> [What you need to do]: In your copy, include no images, and write out every entry below exactly as it stands.

> [Excerpted records]:
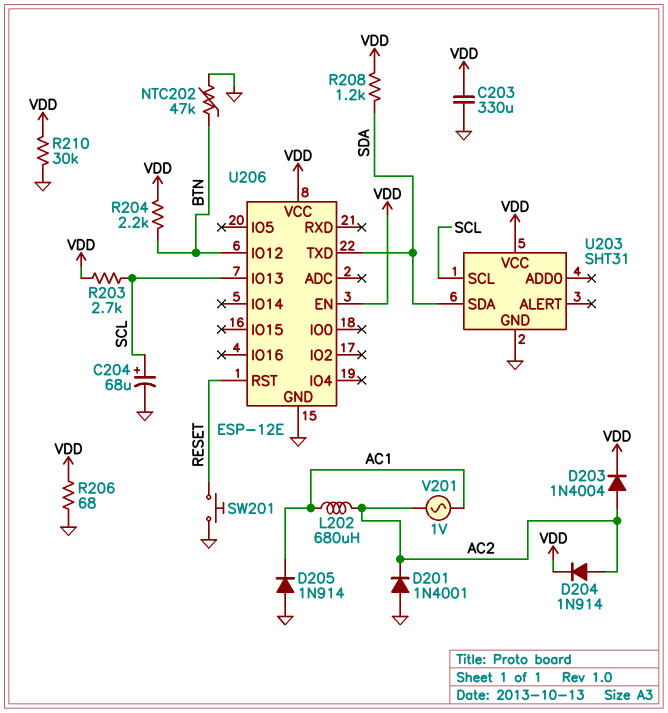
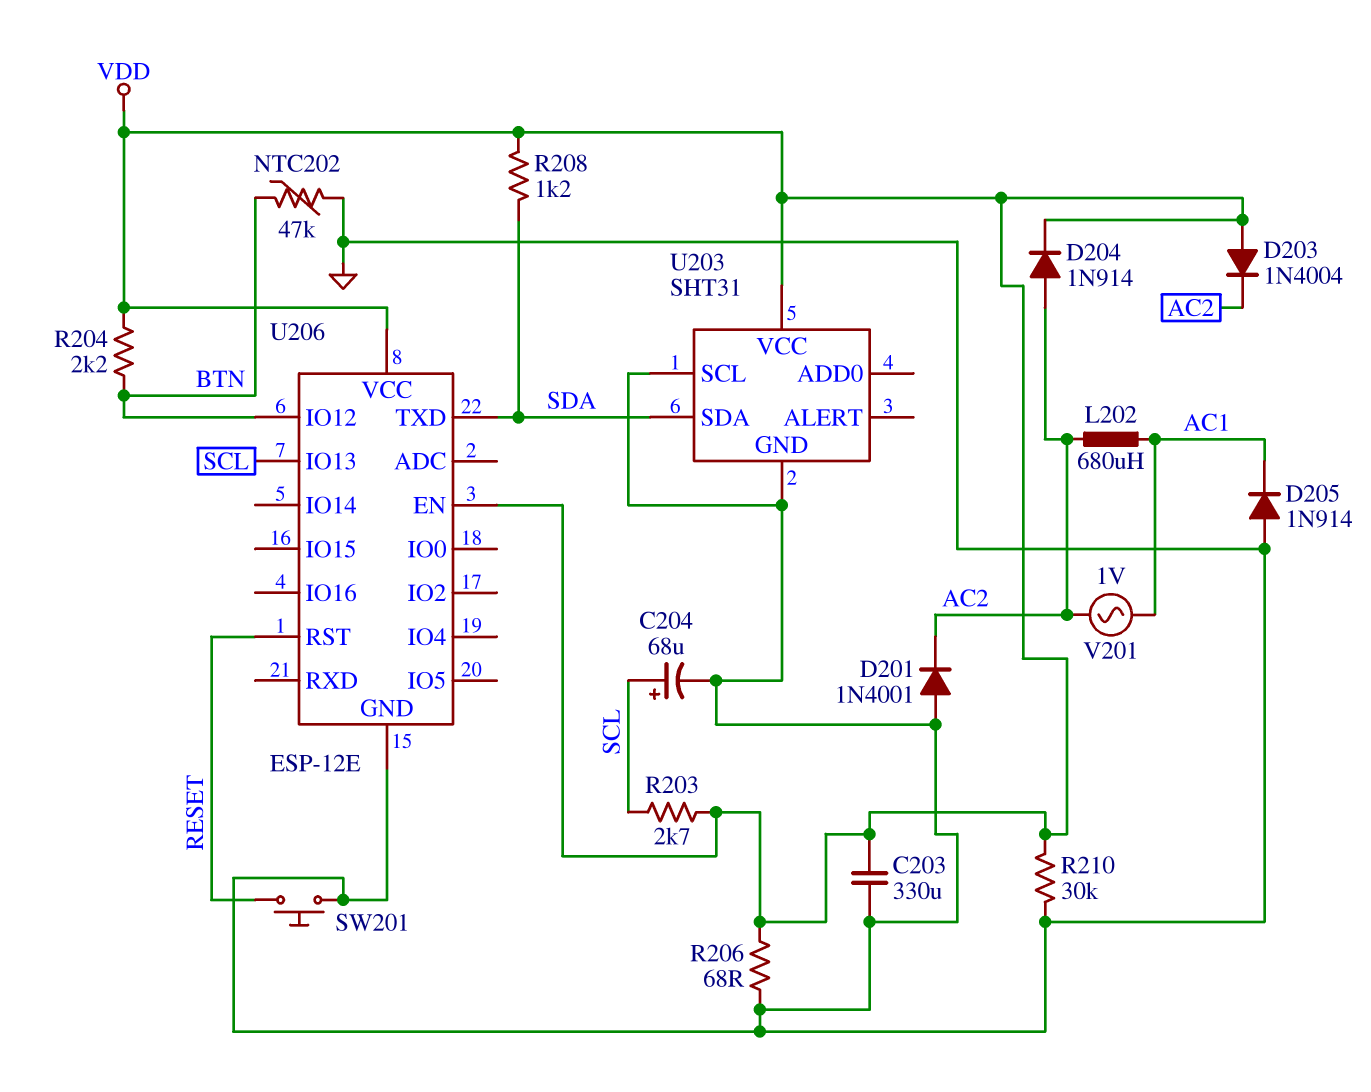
D203: diode 1N4004 (A AC2, K VDD) -> diode 1N4004 (A VDD, K AC2)
U203 pin SCL: SCL -> GND

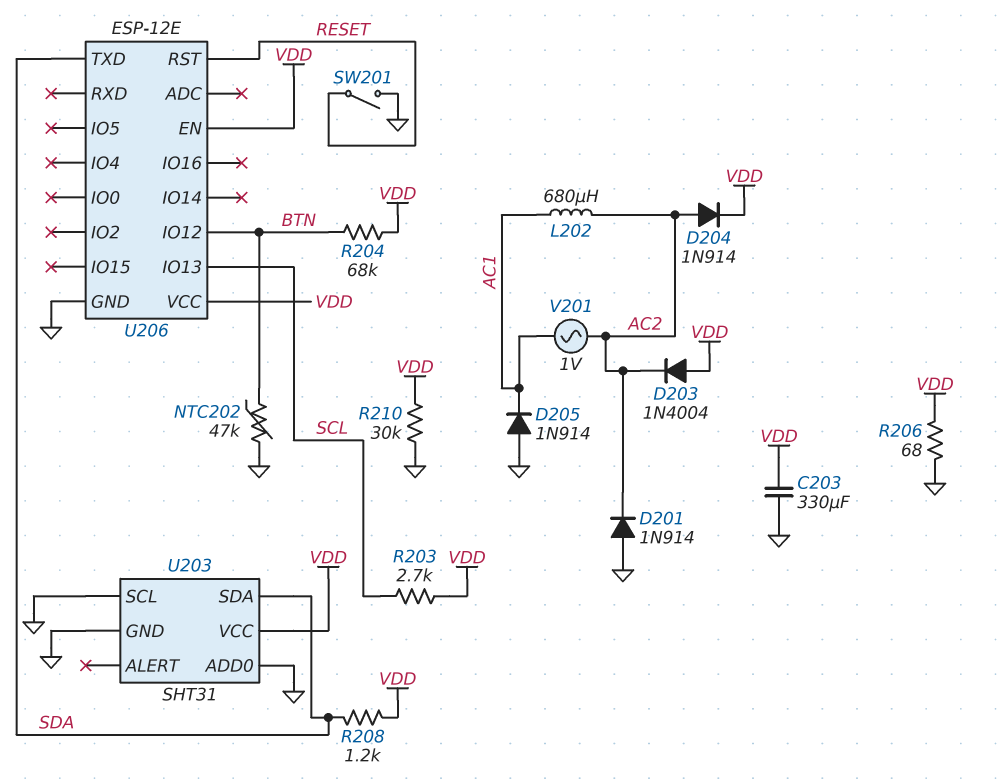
C204: 68uF (plus SCL, minus GND) -> none
D201: diode 1N4001 (A GND, K AC2) -> diode 1N914 (A GND, K AC2)
R204: 2.2k (BTN, VDD) -> 68k (BTN, VDD)
SW201: button (GND, RESET) -> switch (GND, RESET)
U203 pin ADD0: none -> GND

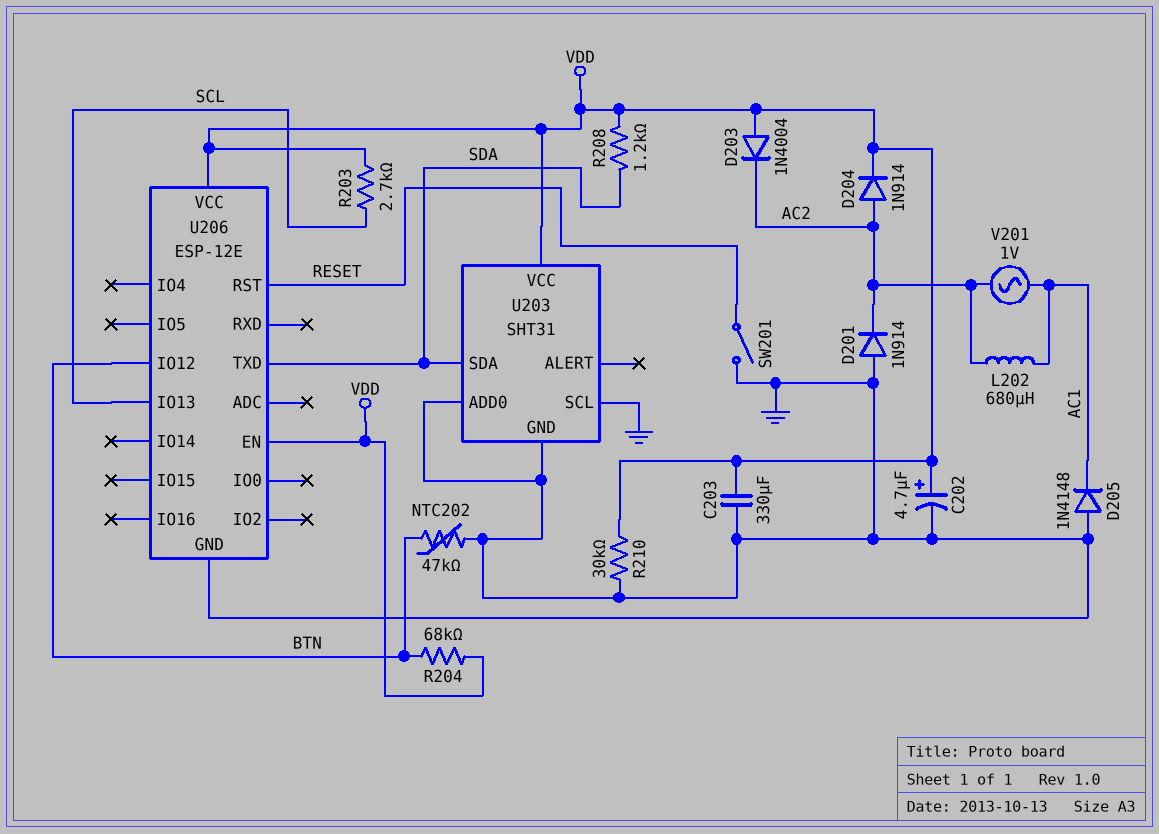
C202: none -> 4.7uF (plus VDD, minus GND)
D205: diode 1N914 (A GND, K AC1) -> diode 1N4148 (A GND, K AC1)
R206: 68 (GND, VDD) -> none

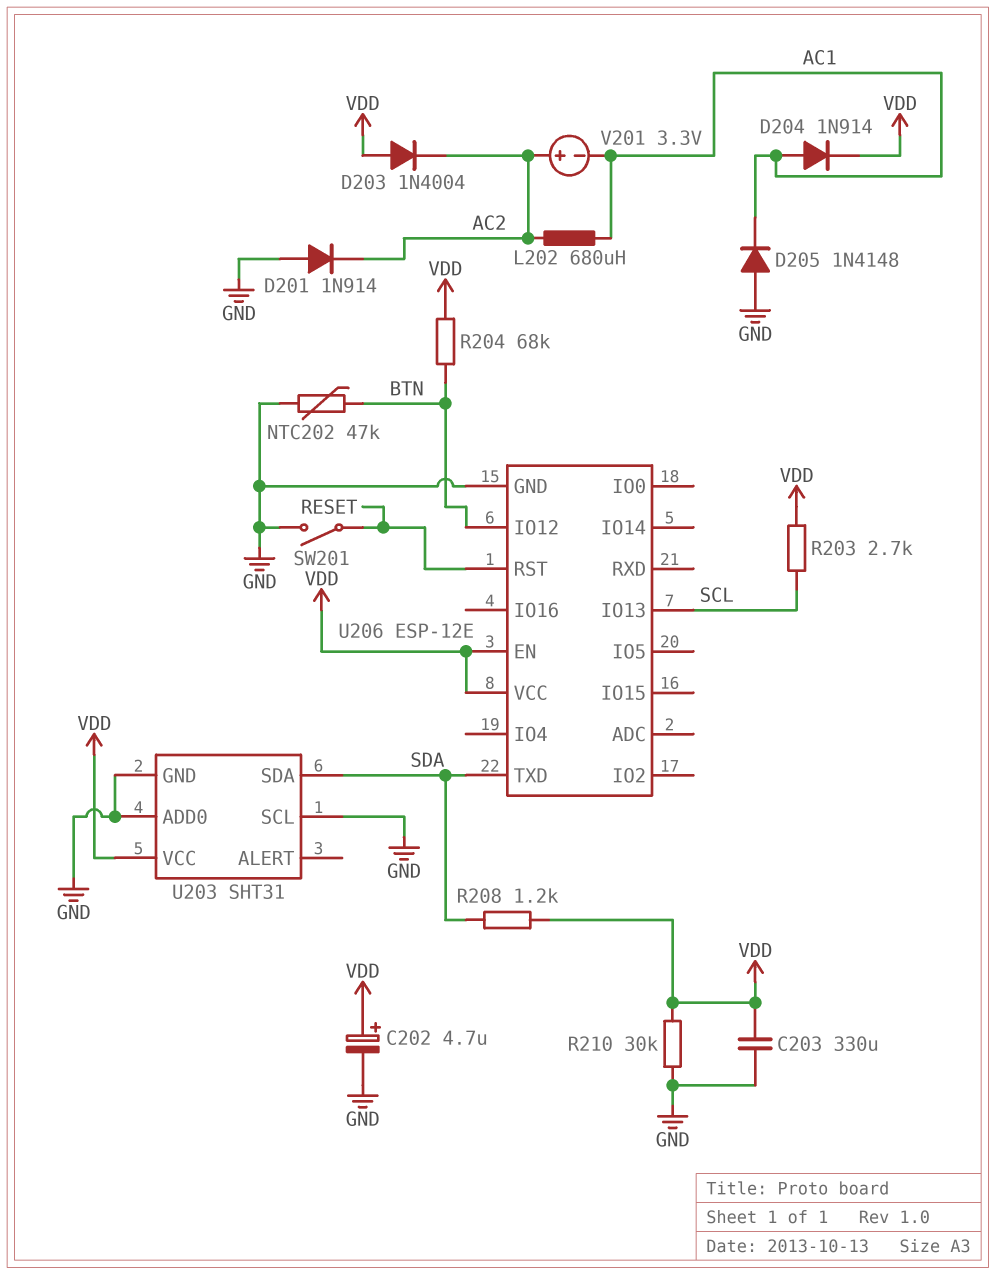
D204: diode 1N914 (A AC2, K VDD) -> diode 1N914 (A AC1, K VDD)
V201: AC 1V (AC1, AC2) -> 3.3V (plus AC2, minus AC1)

> [Result of the task]:
D203: diode 1N4004 (A AC2, K VDD) -> diode 1N4004 (A VDD, K AC2)
U203 pin SCL: SCL -> GND

C204: 68uF (plus SCL, minus GND) -> none
D201: diode 1N4001 (A GND, K AC2) -> diode 1N914 (A GND, K AC2)
R204: 2.2k (BTN, VDD) -> 68k (BTN, VDD)
SW201: button (GND, RESET) -> switch (GND, RESET)
U203 pin ADD0: none -> GND

C202: none -> 4.7uF (plus VDD, minus GND)
D205: diode 1N914 (A GND, K AC1) -> diode 1N4148 (A GND, K AC1)
R206: 68 (GND, VDD) -> none

D204: diode 1N914 (A AC2, K VDD) -> diode 1N914 (A AC1, K VDD)
V201: AC 1V (AC1, AC2) -> 3.3V (plus AC2, minus AC1)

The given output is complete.